*YOUR GOAL:* Stop after the line with "The second view lost the school". Up to that point, output every line of the listing below exactly from the first one onward, skipping pictures.

*DATASET RECORDS:*
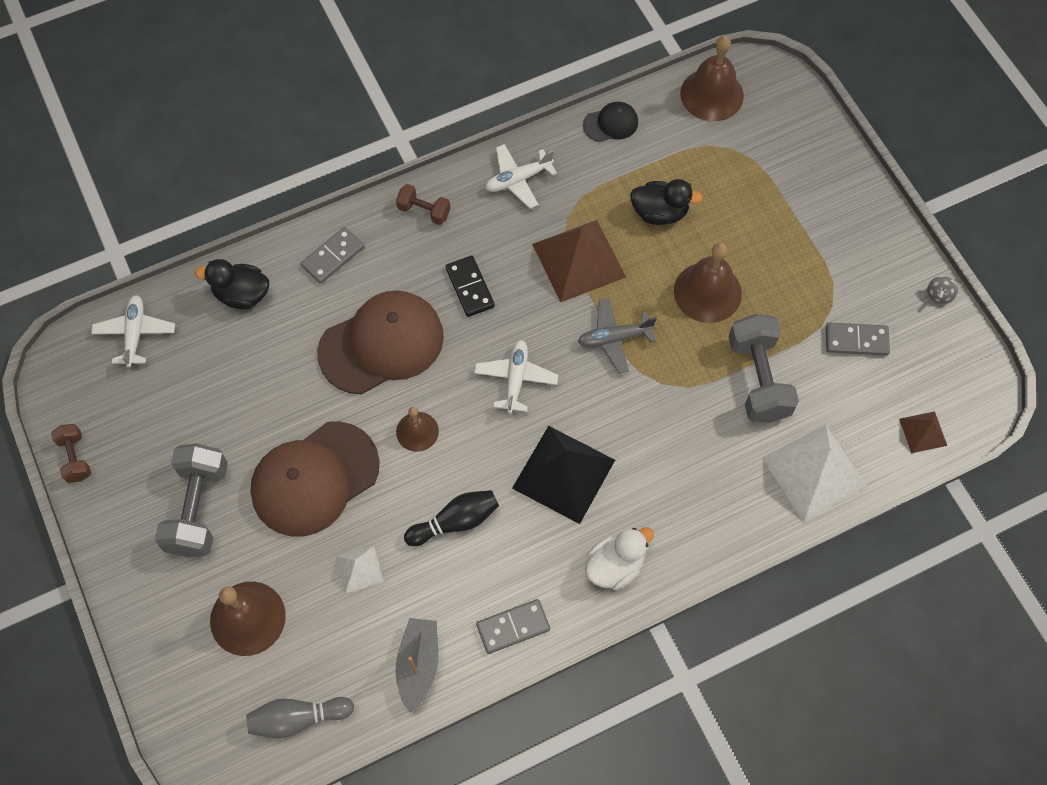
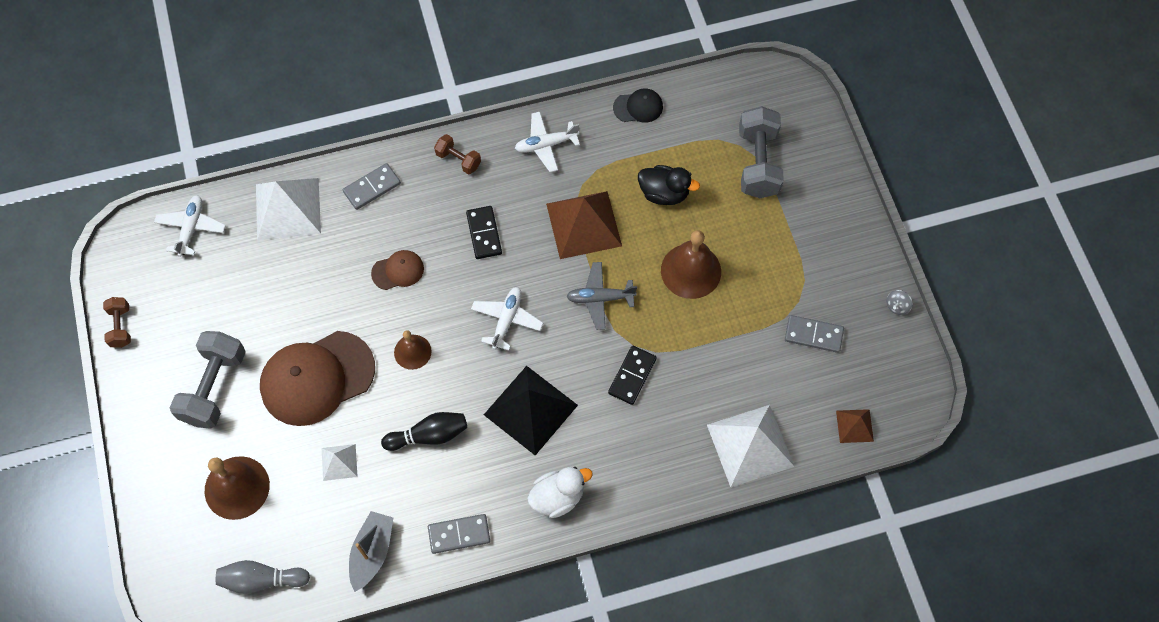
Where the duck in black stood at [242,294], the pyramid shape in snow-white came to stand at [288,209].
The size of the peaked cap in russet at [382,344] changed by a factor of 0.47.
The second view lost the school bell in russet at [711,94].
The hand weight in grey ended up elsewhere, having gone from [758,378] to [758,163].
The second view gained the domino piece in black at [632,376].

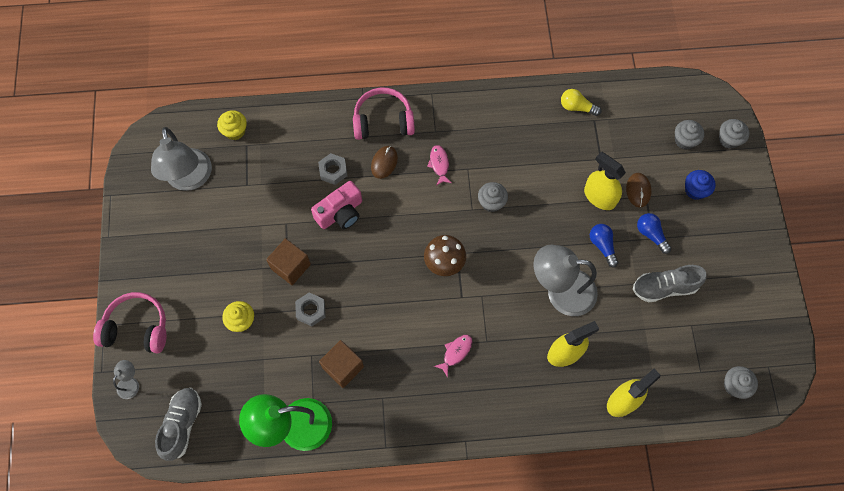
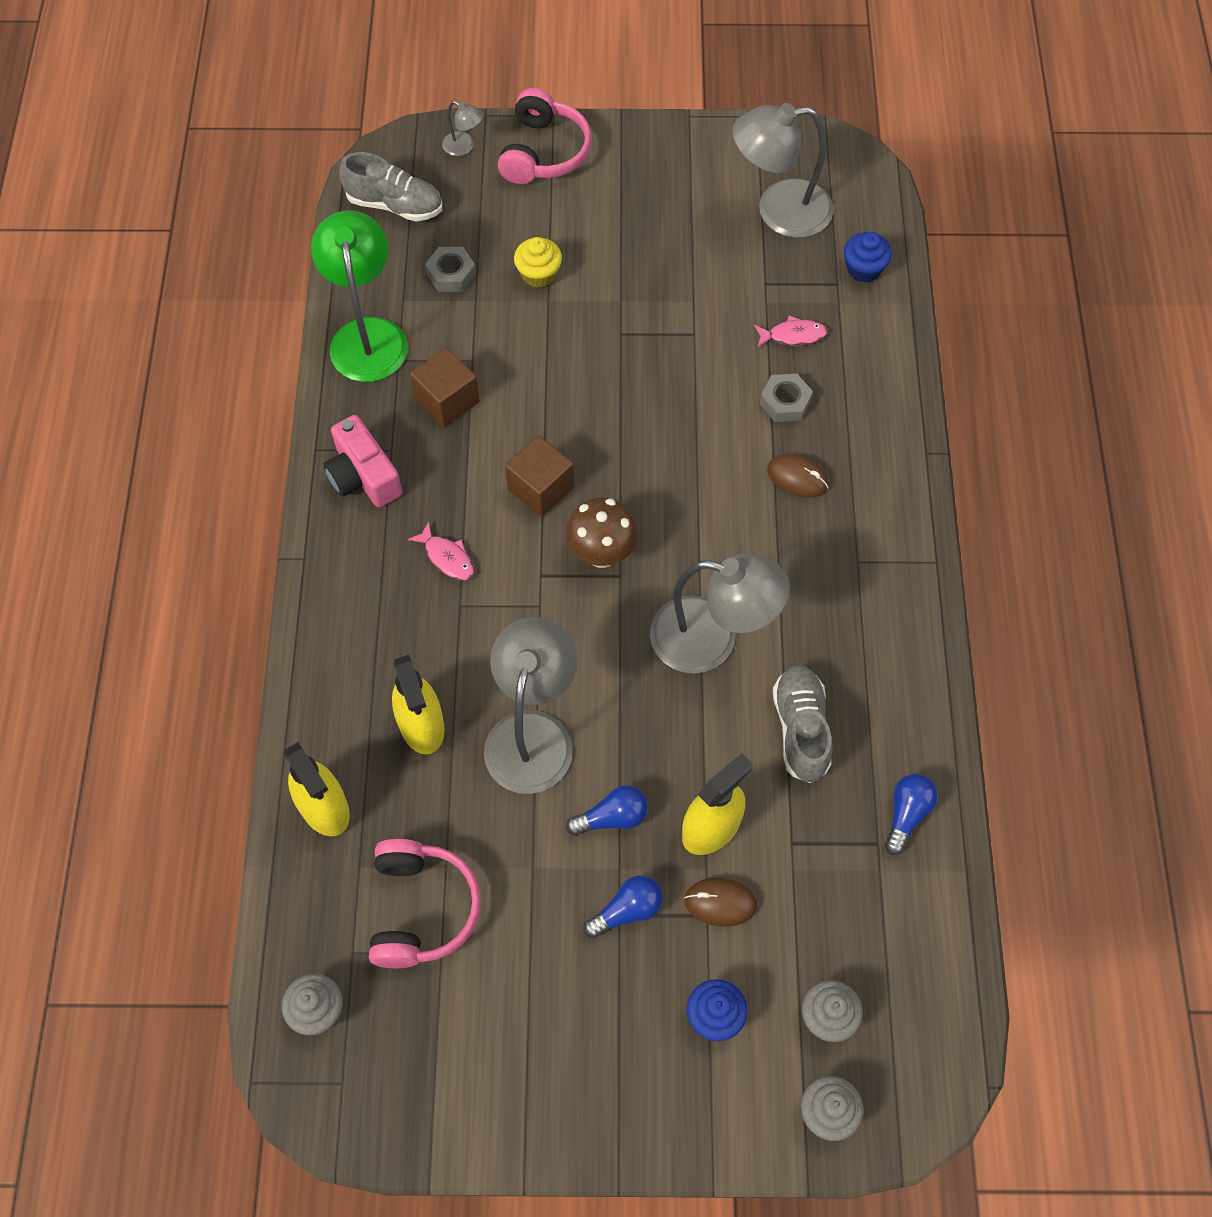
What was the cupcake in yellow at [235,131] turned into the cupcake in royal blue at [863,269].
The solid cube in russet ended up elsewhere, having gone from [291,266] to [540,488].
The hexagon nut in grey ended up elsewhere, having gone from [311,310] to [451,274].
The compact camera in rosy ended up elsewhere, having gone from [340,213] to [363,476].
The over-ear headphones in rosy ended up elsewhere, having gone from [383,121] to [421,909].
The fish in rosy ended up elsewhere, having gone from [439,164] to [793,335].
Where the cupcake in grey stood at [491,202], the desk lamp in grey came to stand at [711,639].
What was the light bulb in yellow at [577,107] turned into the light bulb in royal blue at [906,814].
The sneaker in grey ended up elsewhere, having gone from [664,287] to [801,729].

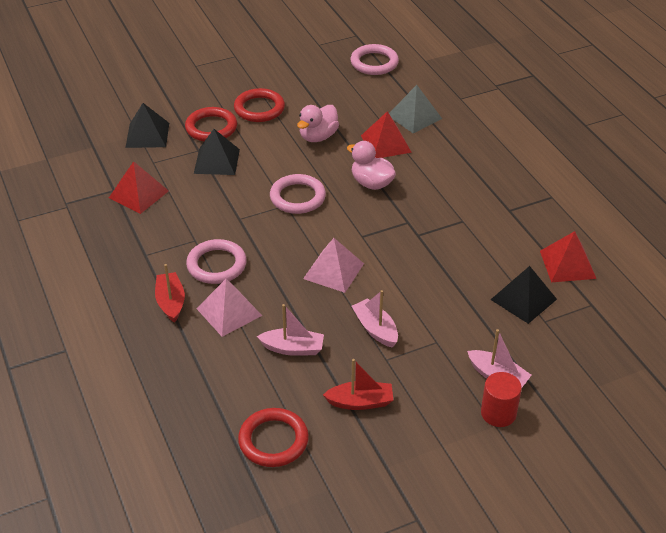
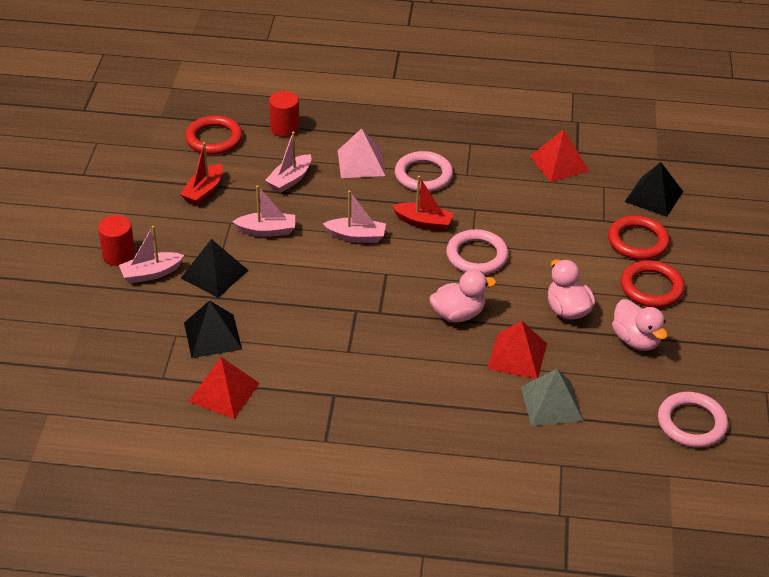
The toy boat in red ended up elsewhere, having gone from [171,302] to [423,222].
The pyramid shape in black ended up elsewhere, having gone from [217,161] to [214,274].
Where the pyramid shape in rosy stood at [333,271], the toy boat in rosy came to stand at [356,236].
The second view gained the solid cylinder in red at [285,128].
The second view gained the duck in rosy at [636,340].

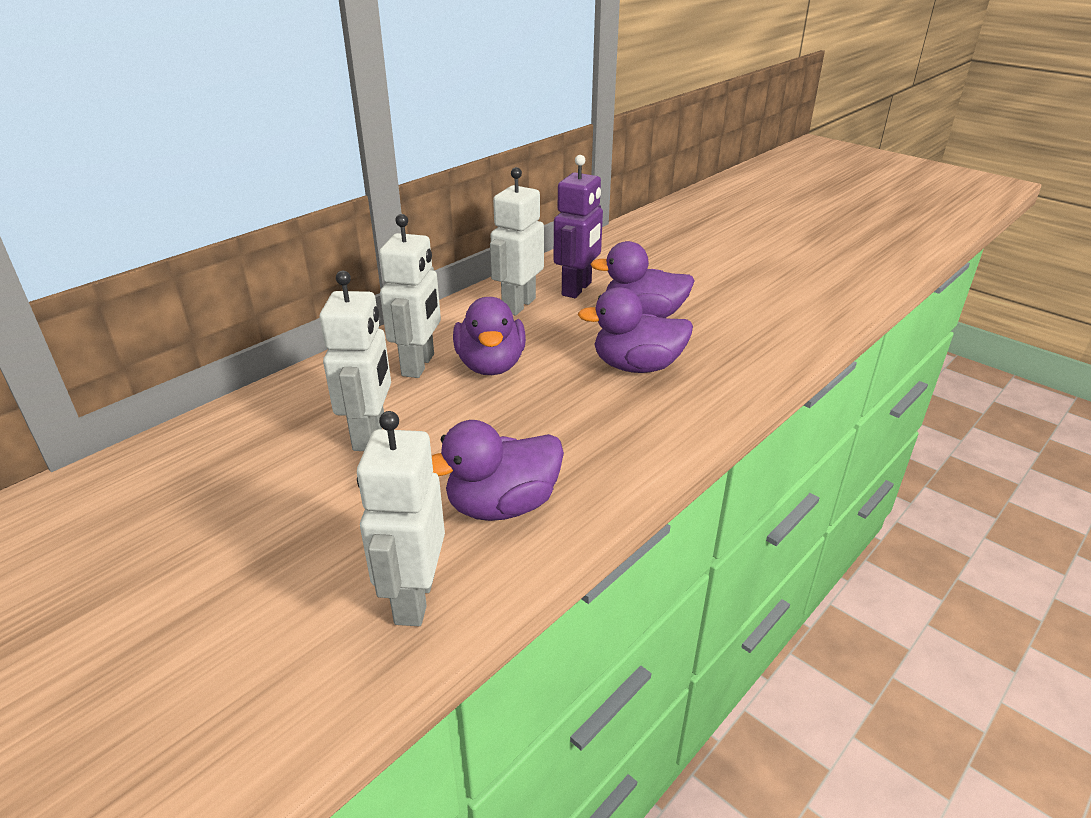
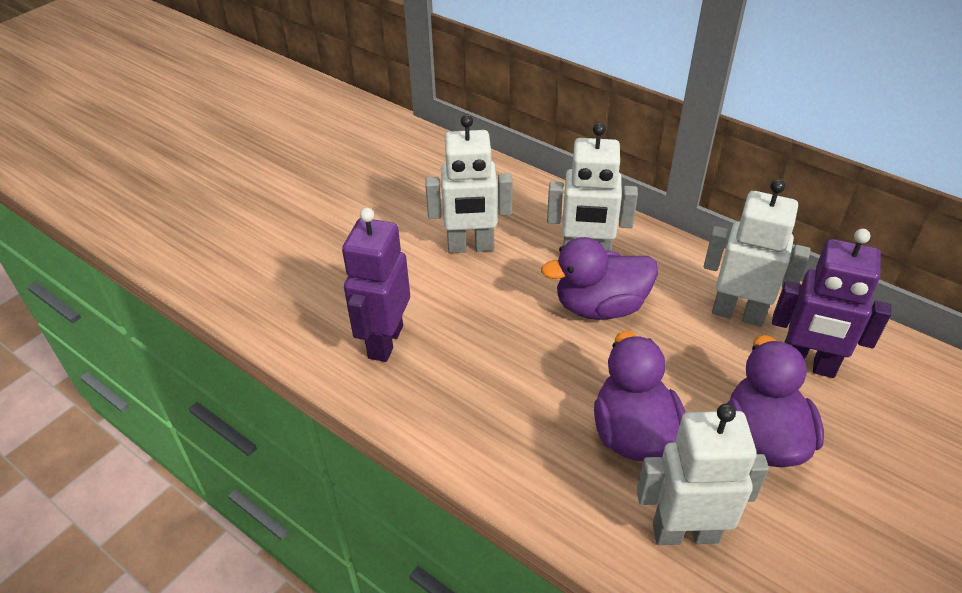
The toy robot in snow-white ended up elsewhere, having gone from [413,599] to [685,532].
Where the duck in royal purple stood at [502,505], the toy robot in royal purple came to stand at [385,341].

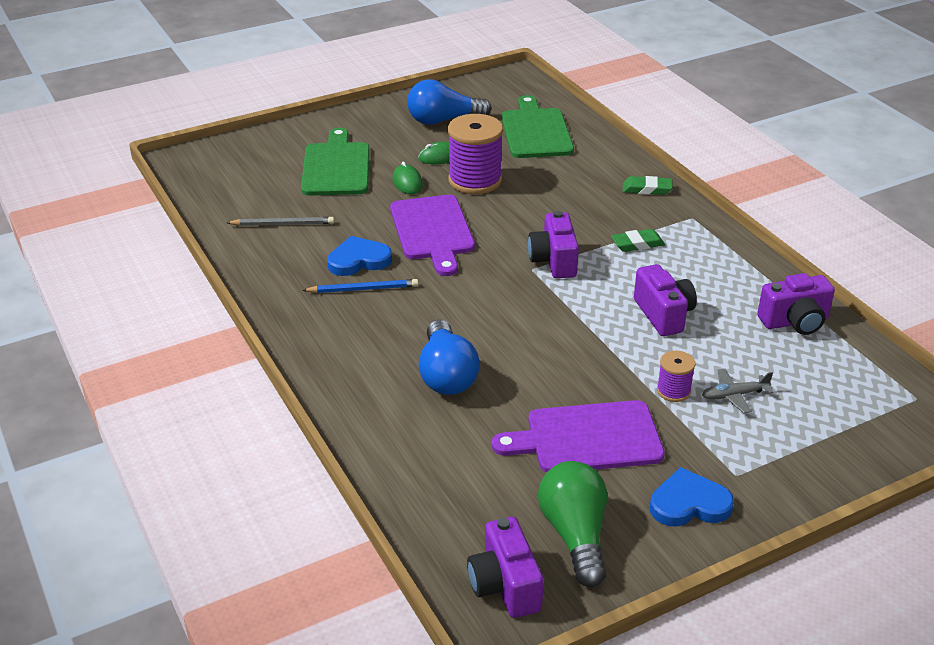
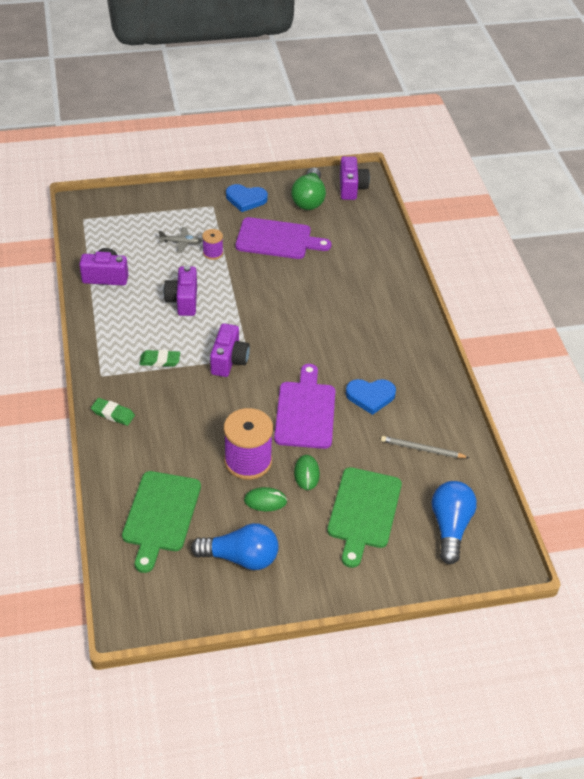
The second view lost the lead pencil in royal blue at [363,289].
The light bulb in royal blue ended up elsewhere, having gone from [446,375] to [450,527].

*SOLUTION FOR THIS PROBLEM:*
Where the duck in black stood at [242,294], the pyramid shape in snow-white came to stand at [288,209].
The size of the peaked cap in russet at [382,344] changed by a factor of 0.47.
The second view lost the school bell in russet at [711,94].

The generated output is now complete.